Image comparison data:
....

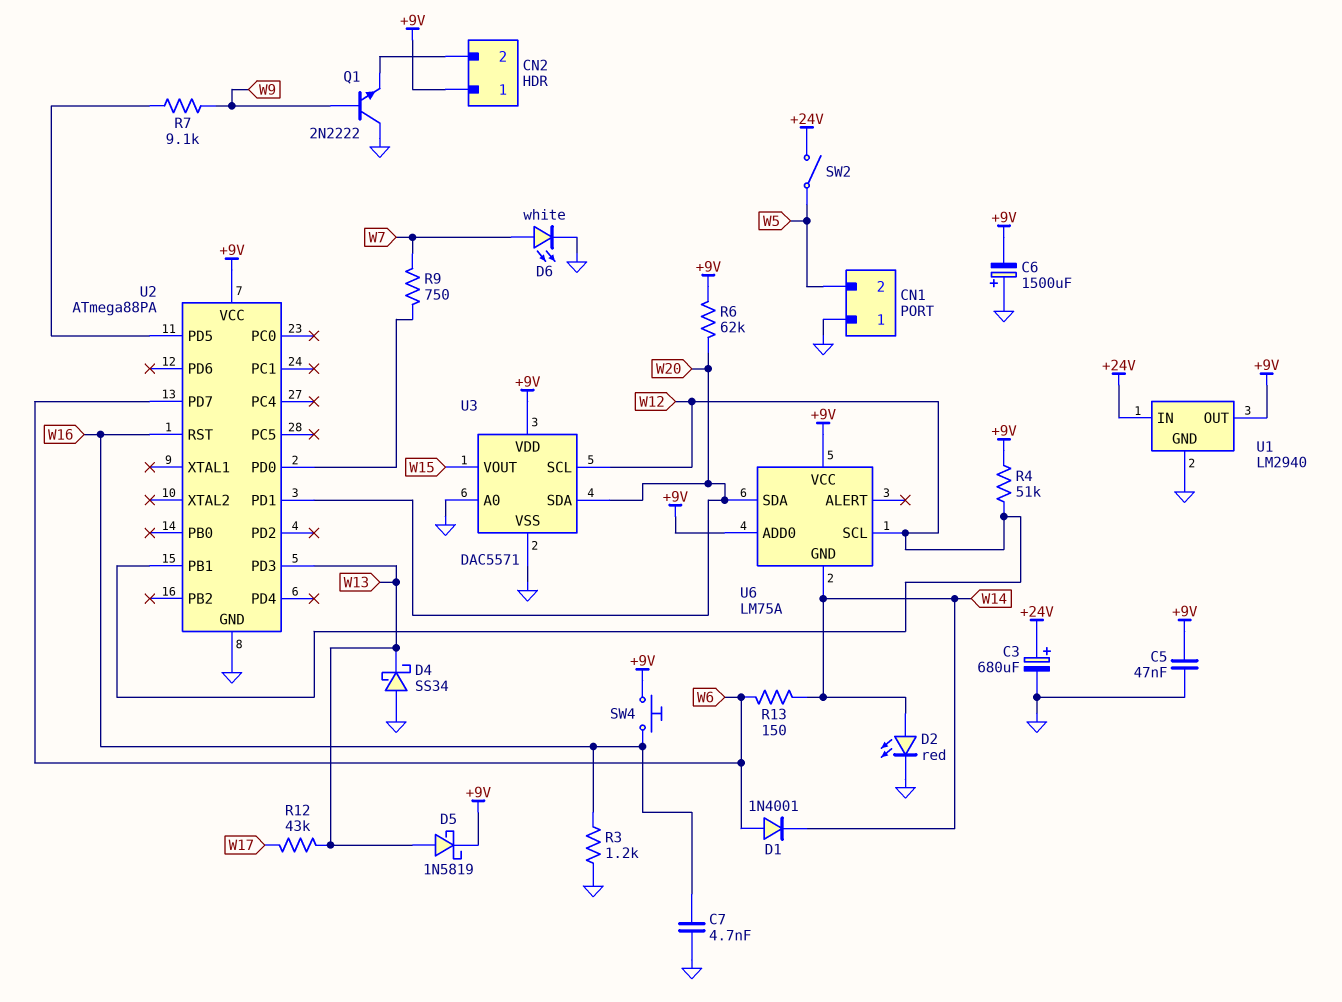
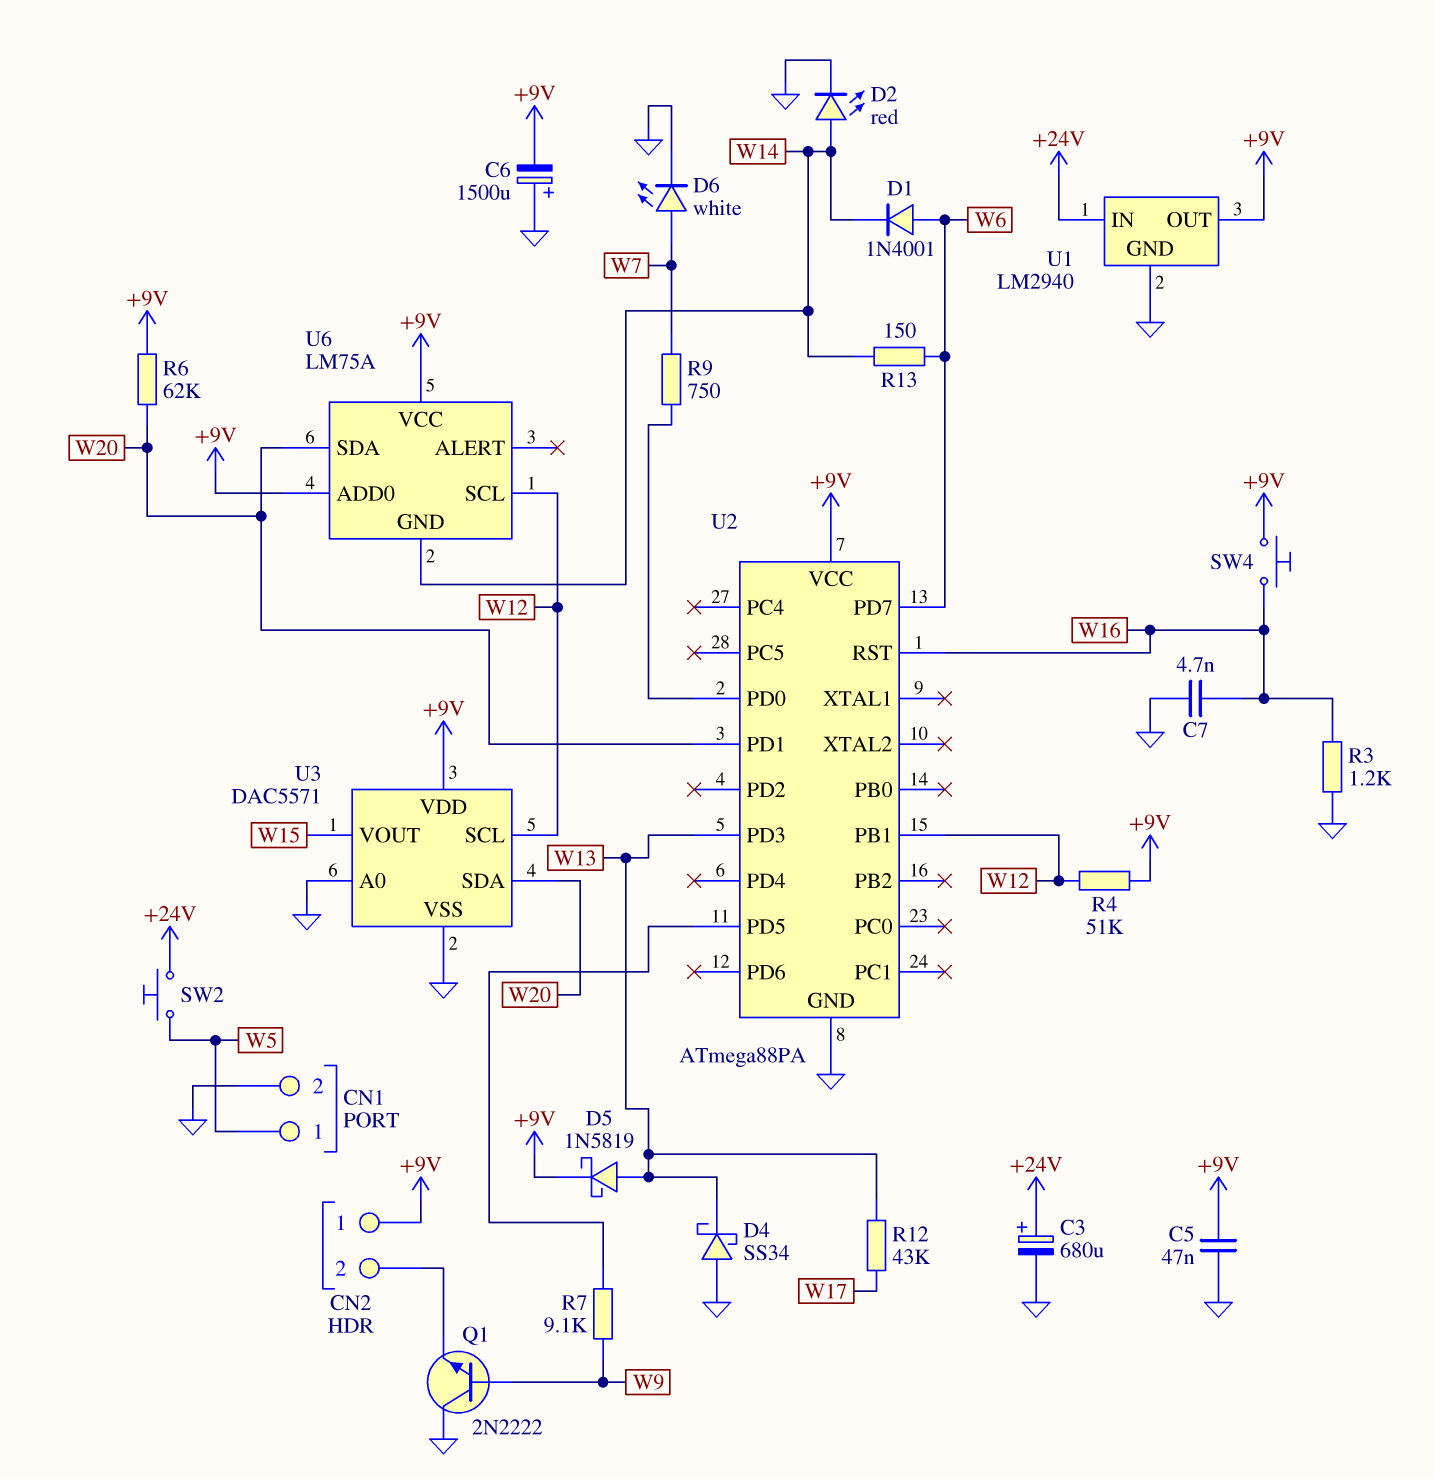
CN1 pin 1: GND -> W5
CN1 pin 2: W5 -> GND
SW2: switch (+24V, W5) -> button (+24V, W5)

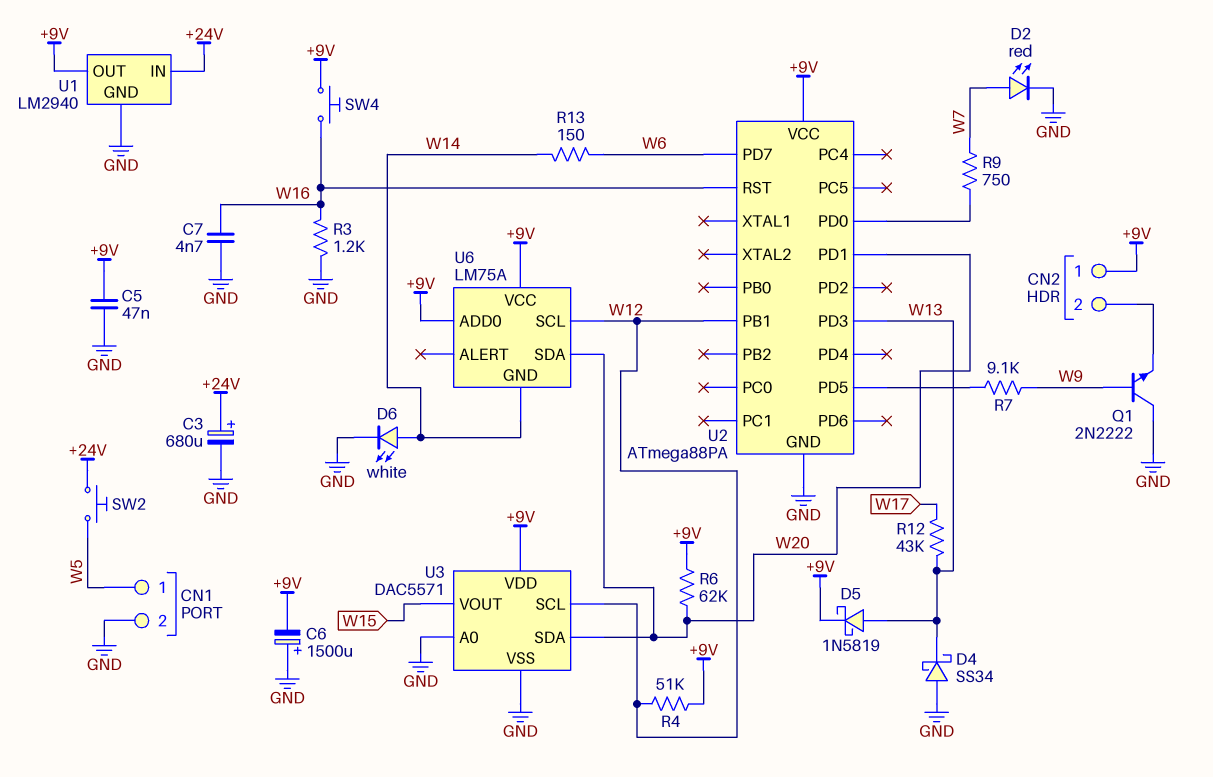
D1: diode 1N4001 (A W6, K W14) -> none
D2: LED red (A W14, K GND) -> LED red (A W7, K GND)
D6: LED white (A W7, K GND) -> LED white (A W14, K GND)

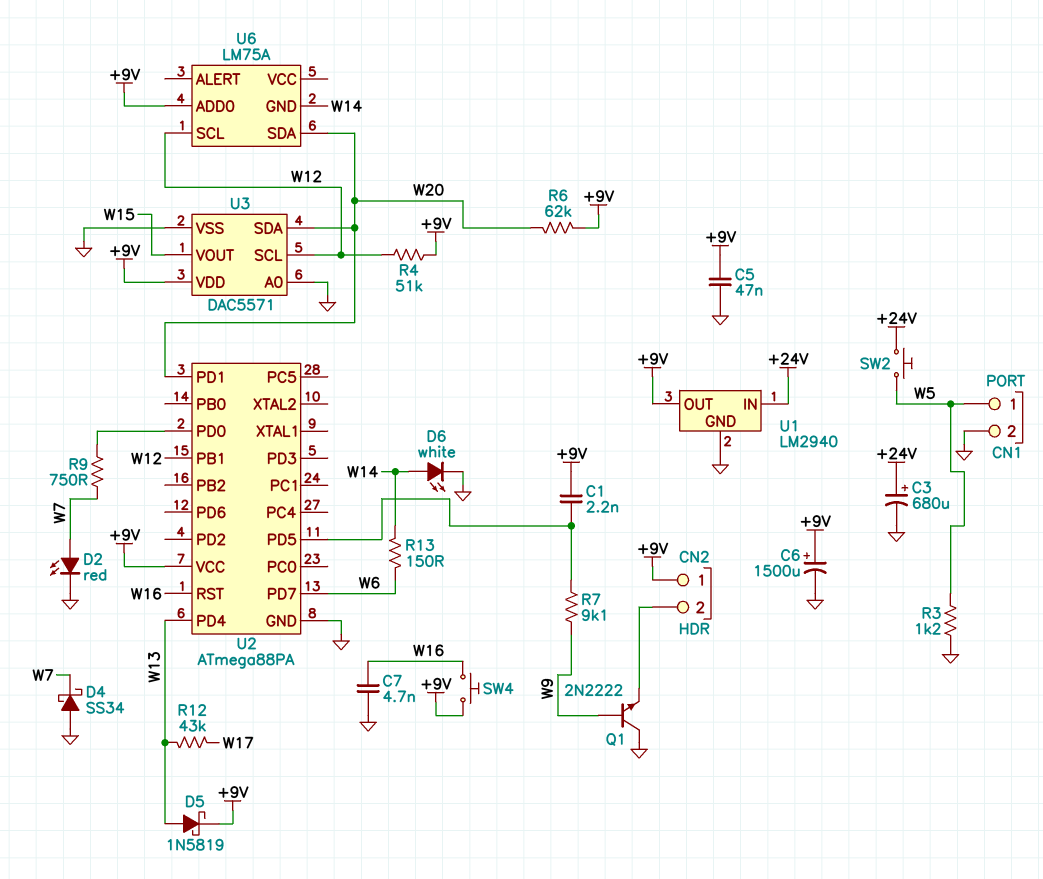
C1: none -> 2.2nF (+9V, U2/PD5)
C6: 1500uF (plus GND, minus +9V) -> 1500uF (plus +9V, minus GND)
D4: schottky SS34 (A GND, K W13) -> schottky SS34 (A GND, K W7)
R3: 1.2k (GND, W16) -> 1.2k (GND, W5)
U2 pin PD3: W13 -> none
U2 pin PD4: none -> W13
U6 pin VCC: +9V -> none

....

■ **Task directions**:
Check each line of the entries for the string "none". Copy the lines that have it.

■ **Response below**:
D1: diode 1N4001 (A W6, K W14) -> none
C1: none -> 2.2nF (+9V, U2/PD5)
U2 pin PD3: W13 -> none
U2 pin PD4: none -> W13
U6 pin VCC: +9V -> none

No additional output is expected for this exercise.